(Extracted data entries)
________________________

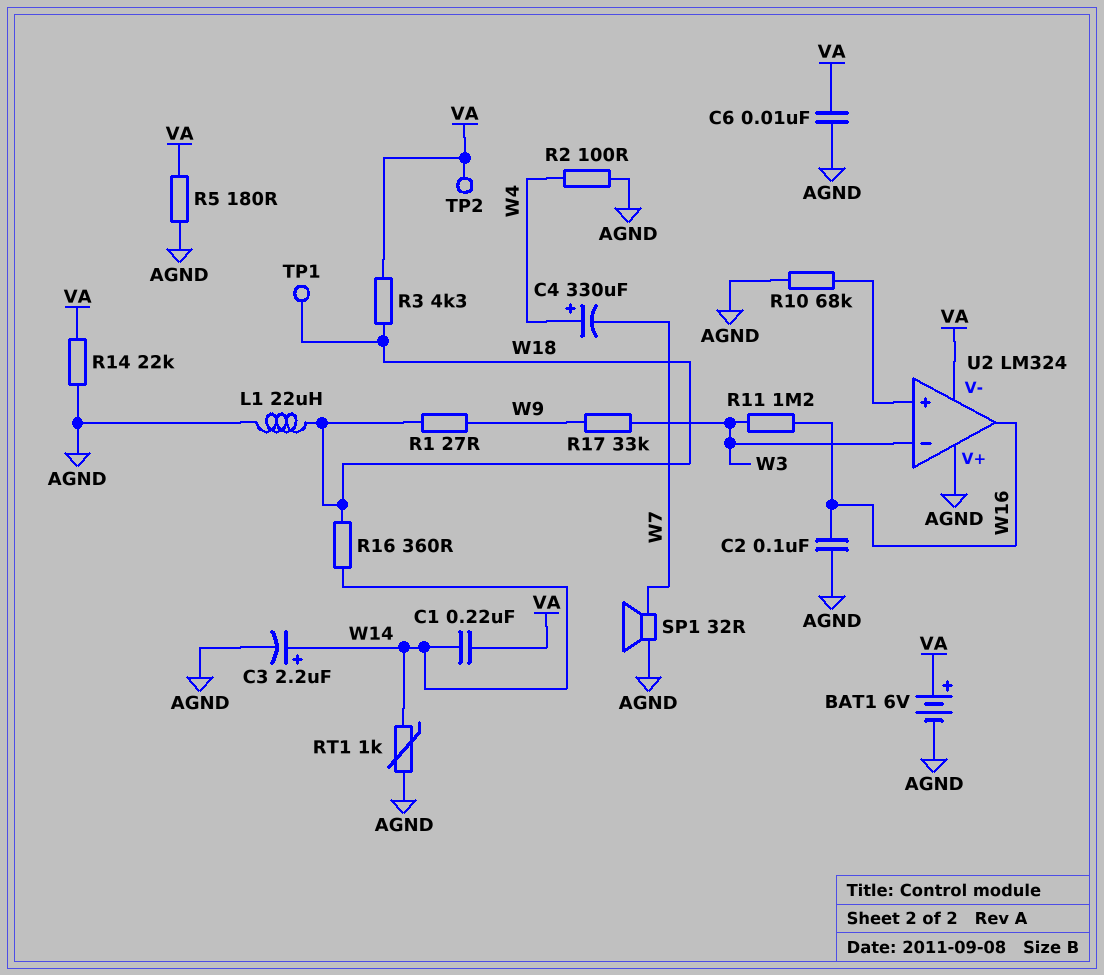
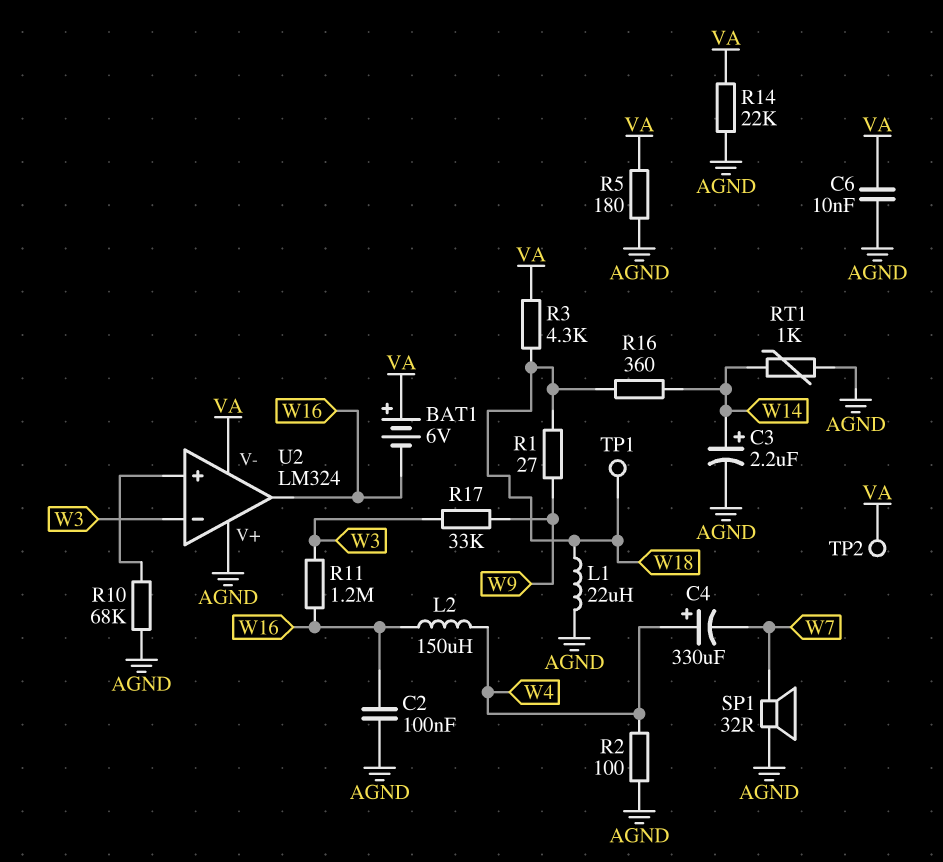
BAT1: 6V (plus VA, minus AGND) -> 6V (plus VA, minus W16)
C1: 220nF (VA, W14) -> none
L2: none -> 150uH (W4, W16)

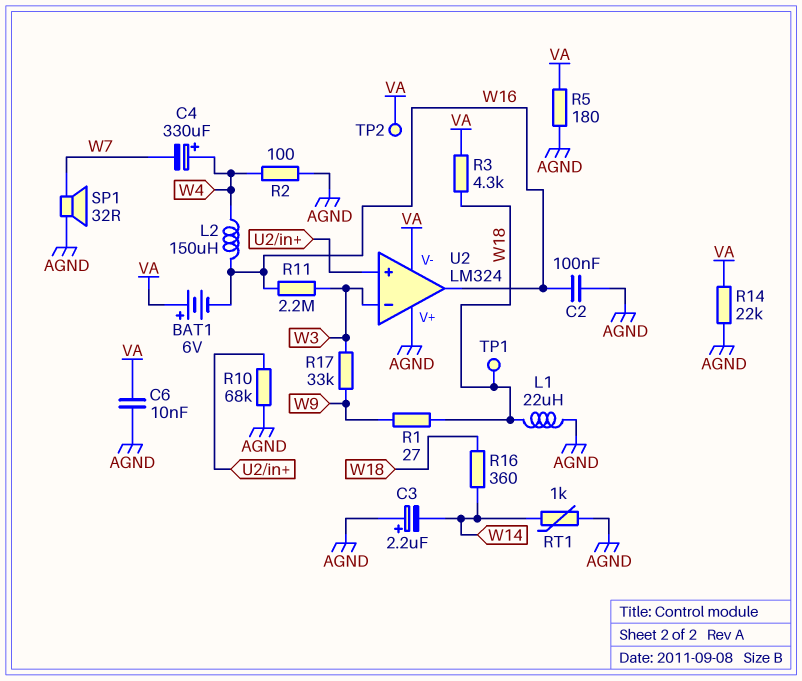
C3: 2.2uF (plus W14, minus AGND) -> 2.2uF (plus AGND, minus W14)
R11: 1.2M (W3, W16) -> 2.2M (W3, W16)

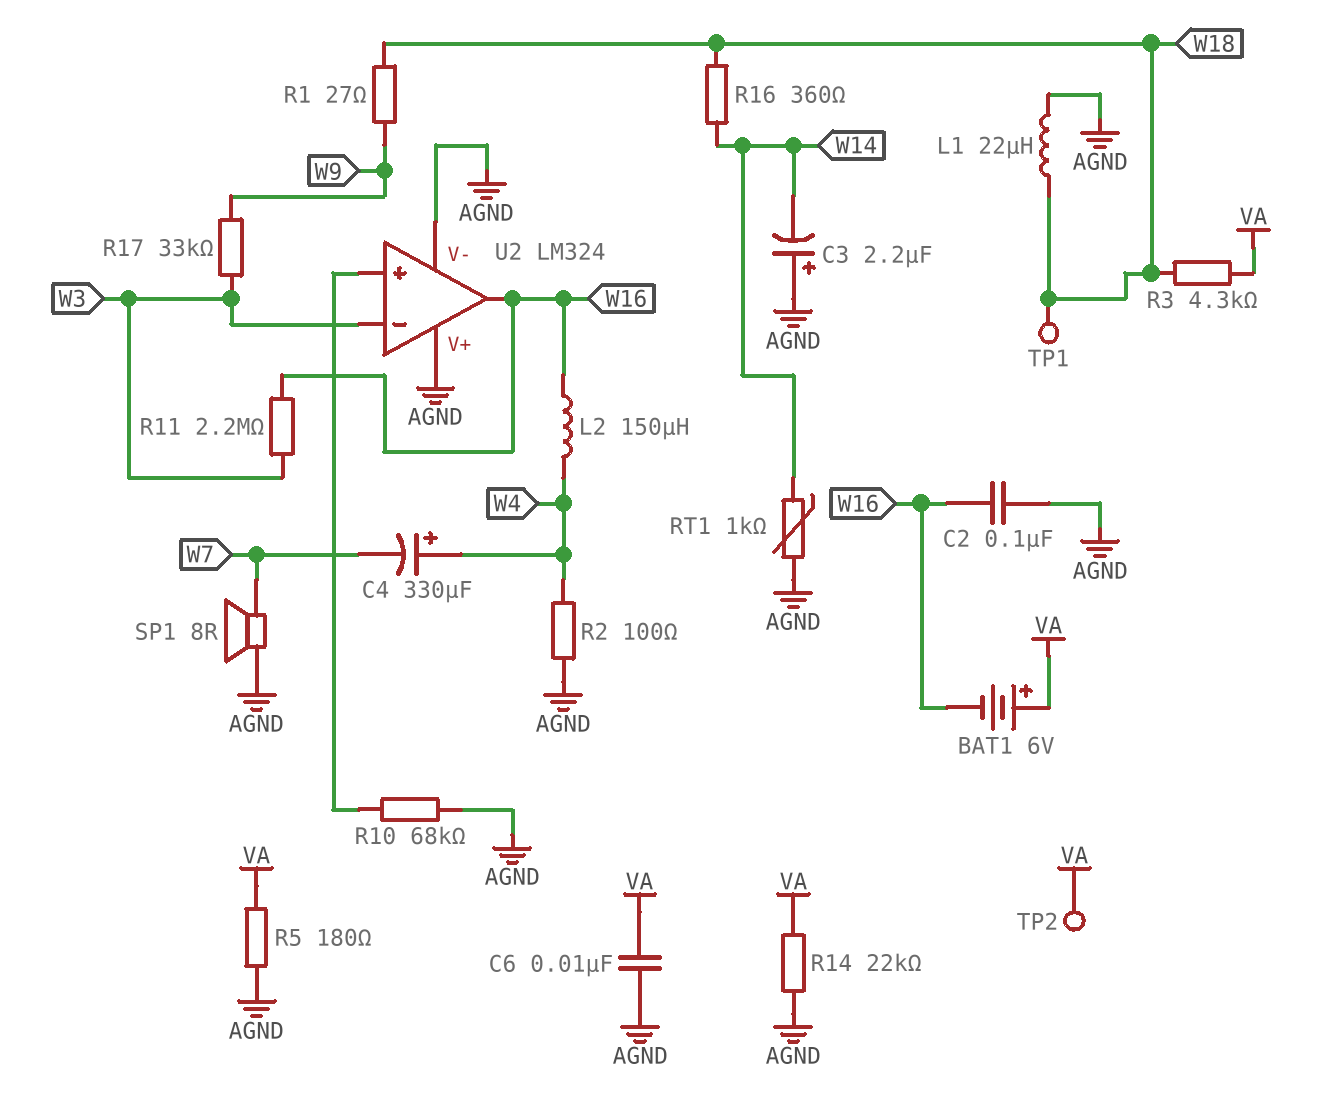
SP1: speaker 32R (AGND, W7) -> speaker 8R (AGND, W7)
U2 pin V-: VA -> AGND

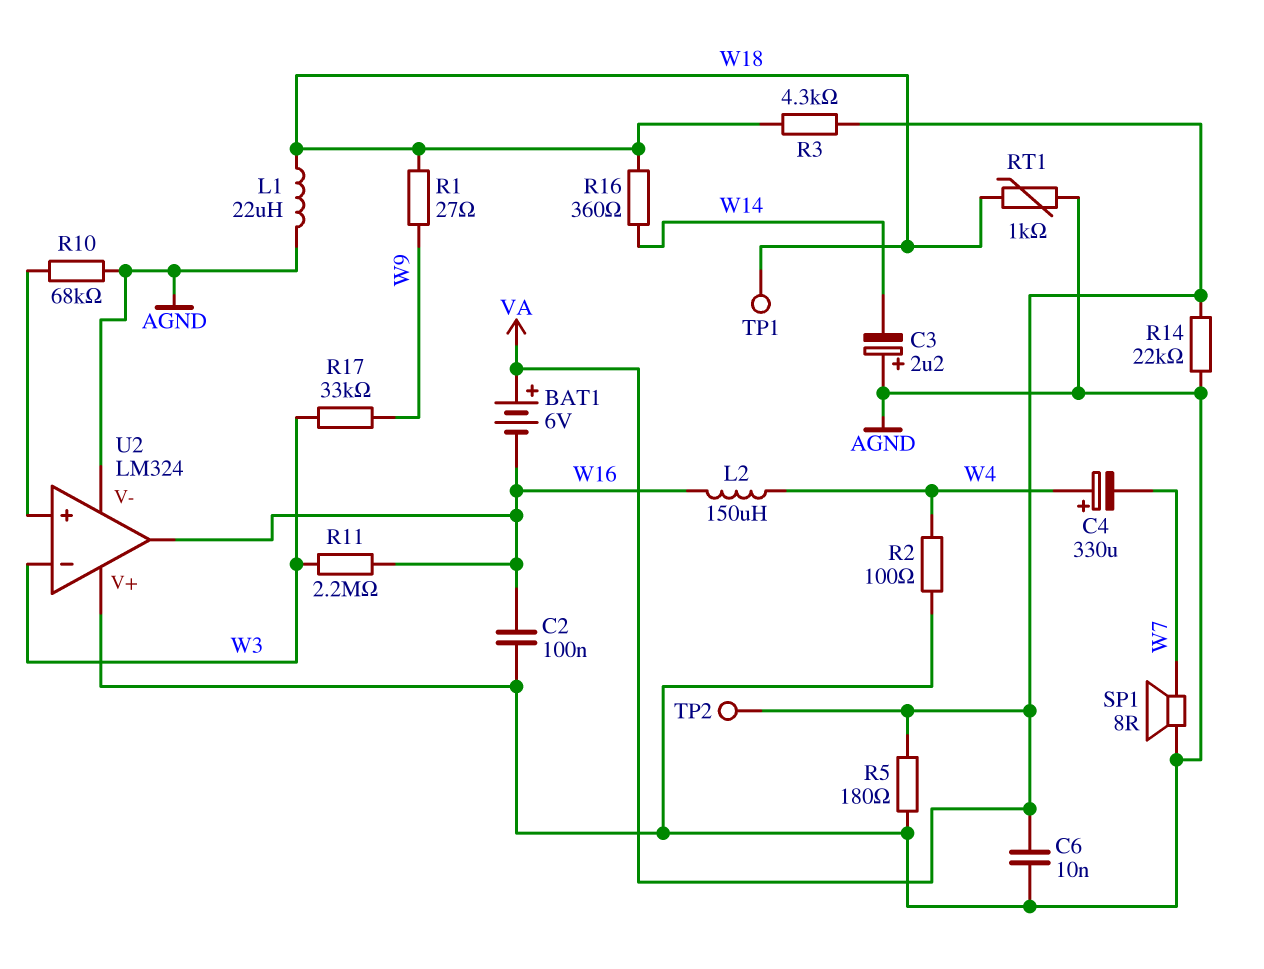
RT1: 1k (AGND, W14) -> 1k (AGND, W18)

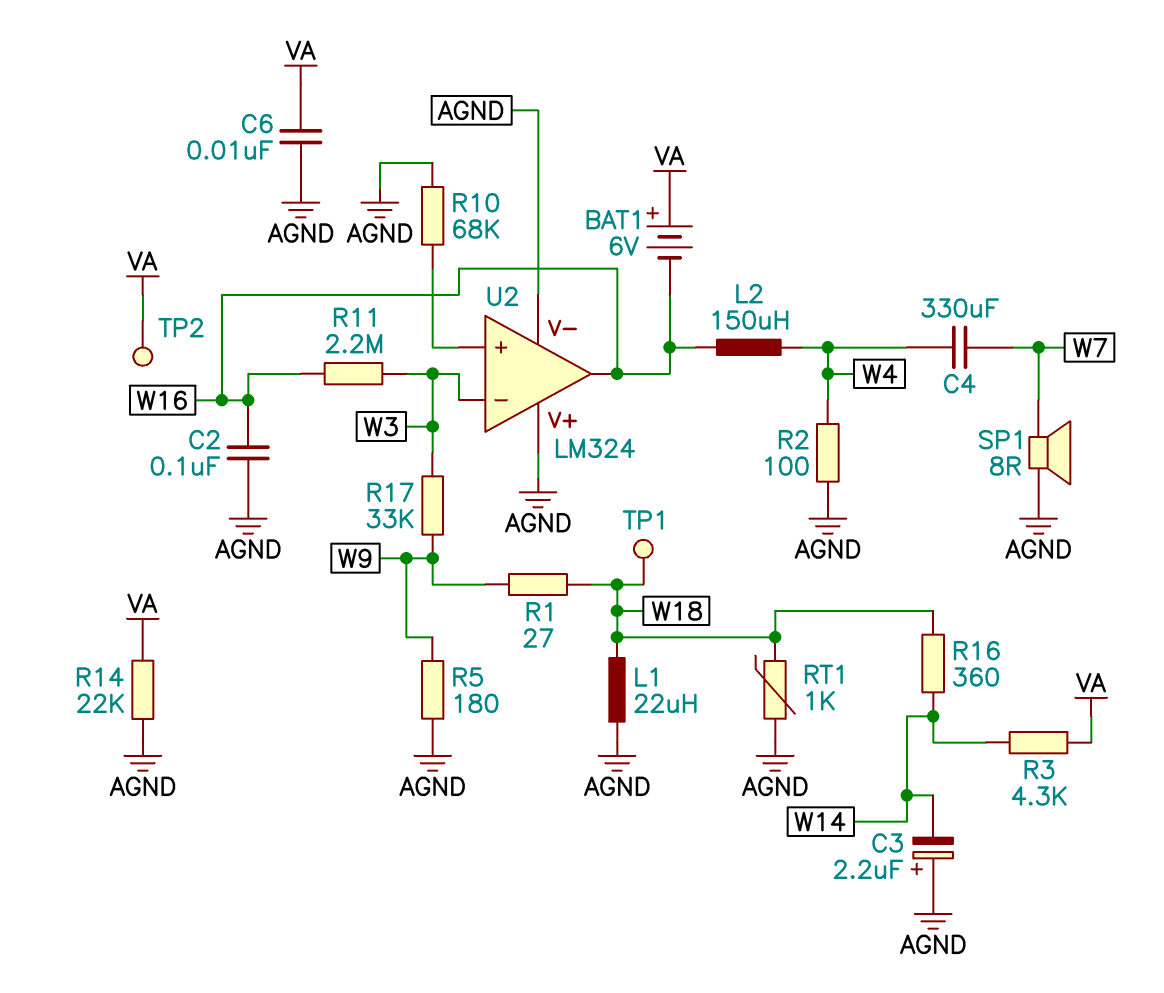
C4: 330uF (plus W4, minus W7) -> 330uF (W4, W7)
R3: 4.3k (VA, W18) -> 4.3k (VA, W14)
R5: 180 (AGND, VA) -> 180 (AGND, W9)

________________________

Problem –
Where the string "none" turns up in a line of the data above, copy that whole line.

Task answer –
C1: 220nF (VA, W14) -> none
L2: none -> 150uH (W4, W16)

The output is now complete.